____ Dataset extract

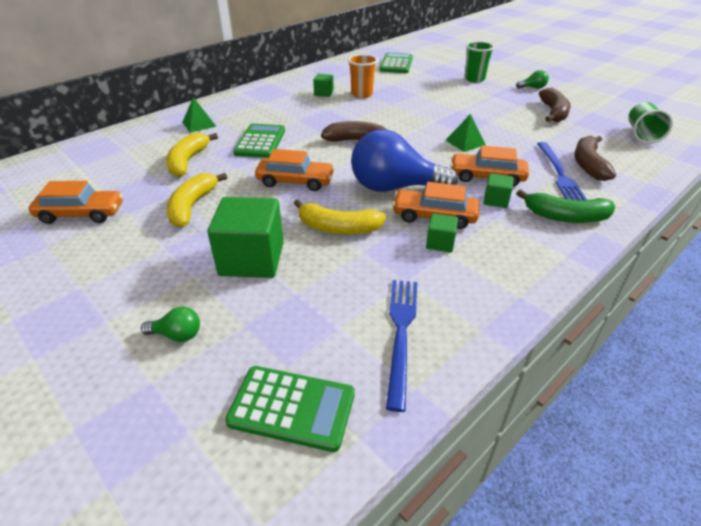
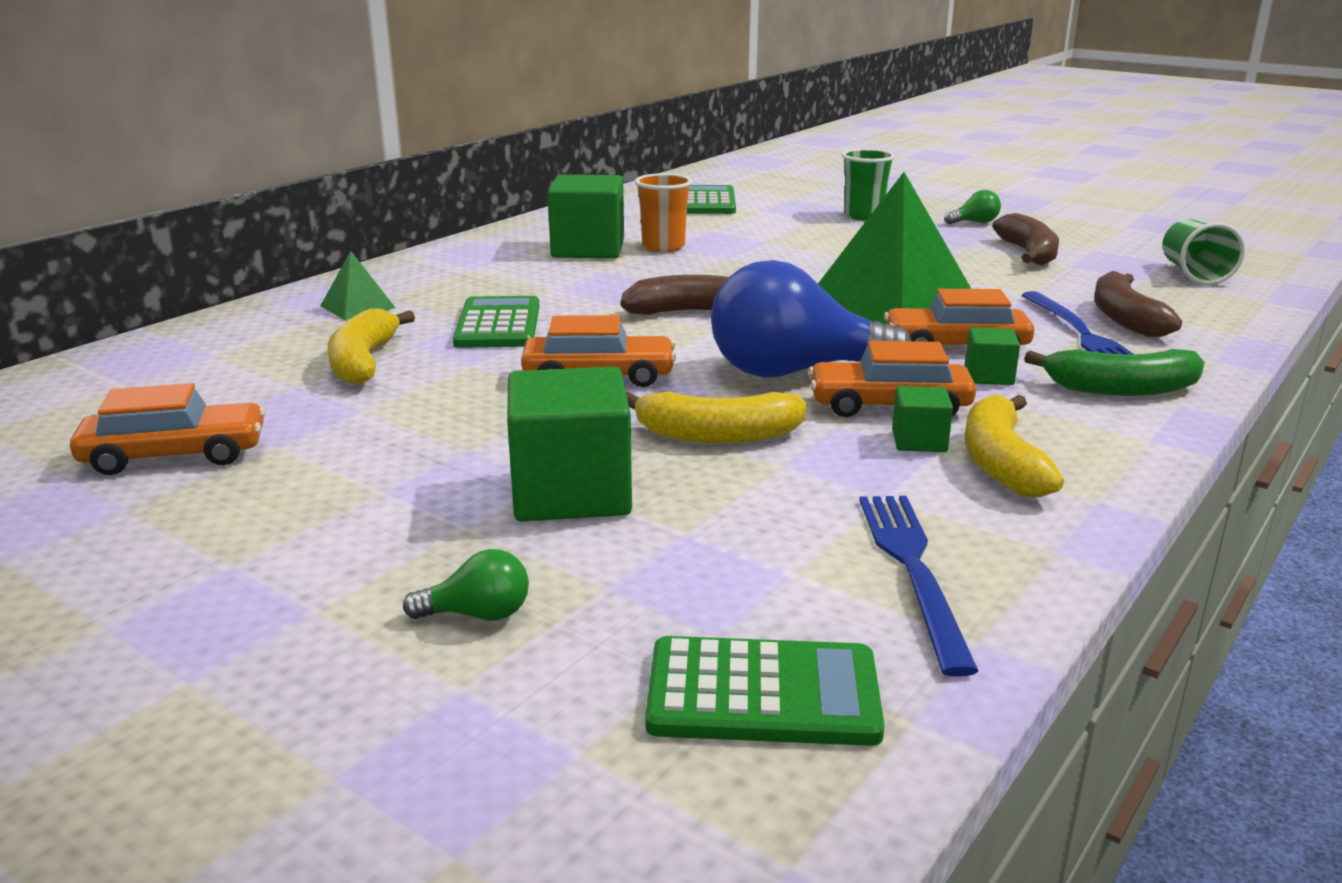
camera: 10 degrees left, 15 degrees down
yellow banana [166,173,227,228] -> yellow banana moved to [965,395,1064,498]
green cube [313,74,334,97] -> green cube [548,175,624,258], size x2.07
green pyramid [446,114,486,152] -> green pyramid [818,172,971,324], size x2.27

________
____ Dataset extract

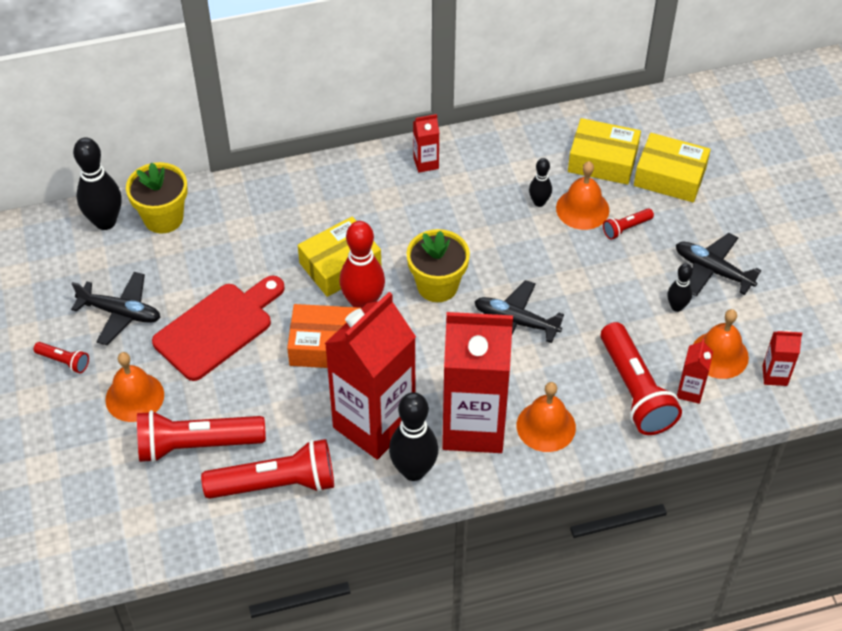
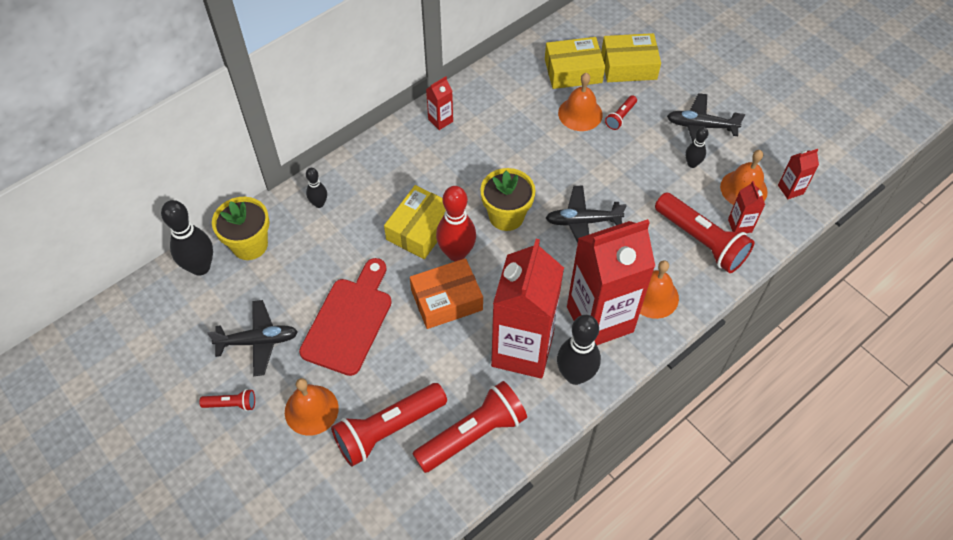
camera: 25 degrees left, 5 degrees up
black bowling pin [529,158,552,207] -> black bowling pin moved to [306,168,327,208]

________

▶ **Work task**
Set down, unchanged, only those lines above that fall between the line with "green cube [313,74,334,97]" and the line with "green pyramid [446,114,486,152]", the two end lines included.

▶ **Solution to this exercise**
green cube [313,74,334,97] -> green cube [548,175,624,258], size x2.07
green pyramid [446,114,486,152] -> green pyramid [818,172,971,324], size x2.27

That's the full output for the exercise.